_DATASET CONTENT:_

_ _ _ _

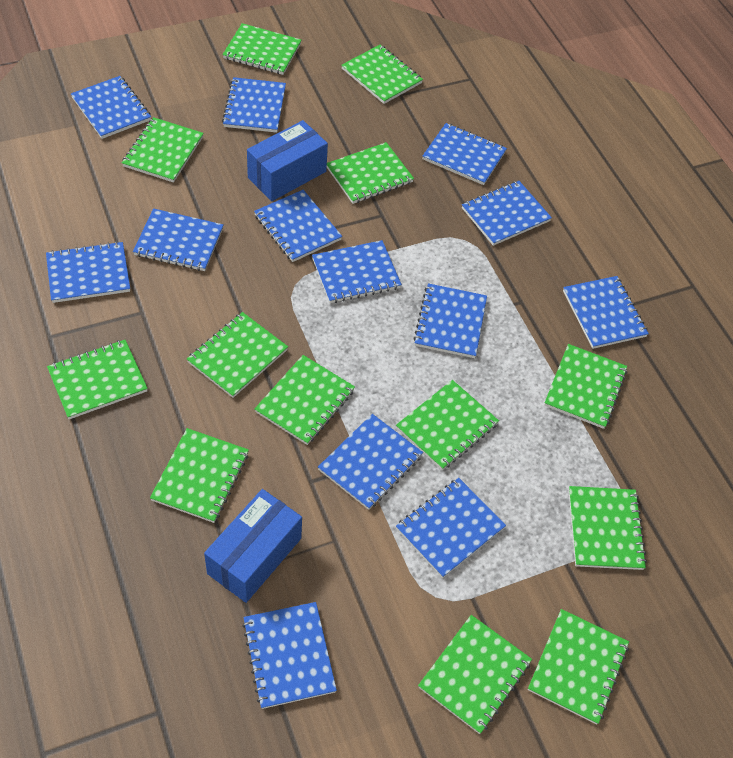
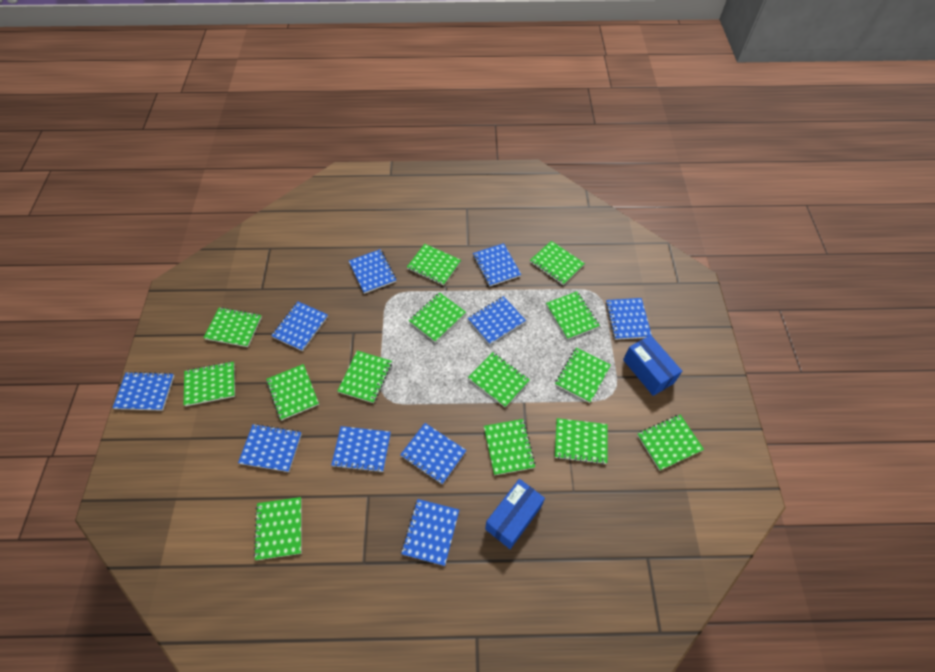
blue notebook: 13 -> 10
green notebook: 13 -> 14

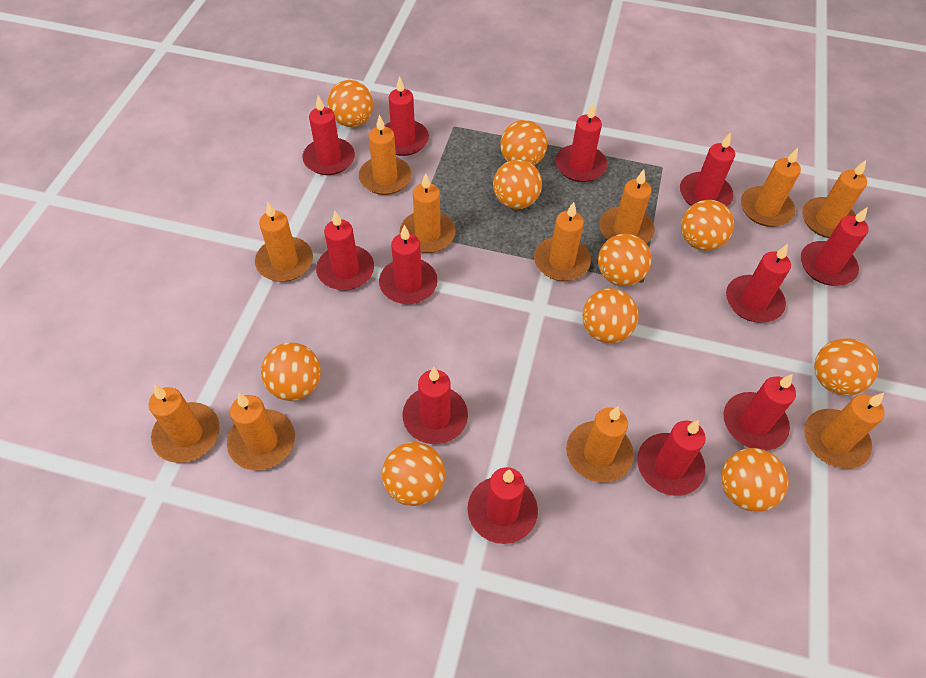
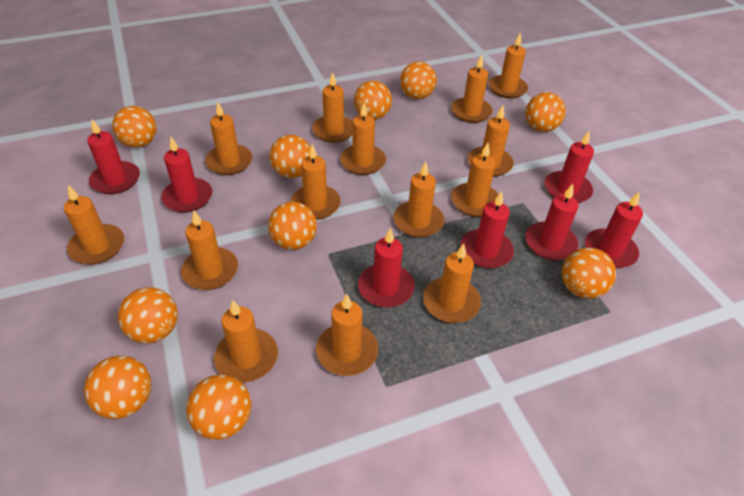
orange candle: 11 -> 14
red candle: 12 -> 7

_ _ _ _

Every line containing the word "notebook" must be copied from the material above.

_EXERCISE SOLUTION:_
blue notebook: 13 -> 10
green notebook: 13 -> 14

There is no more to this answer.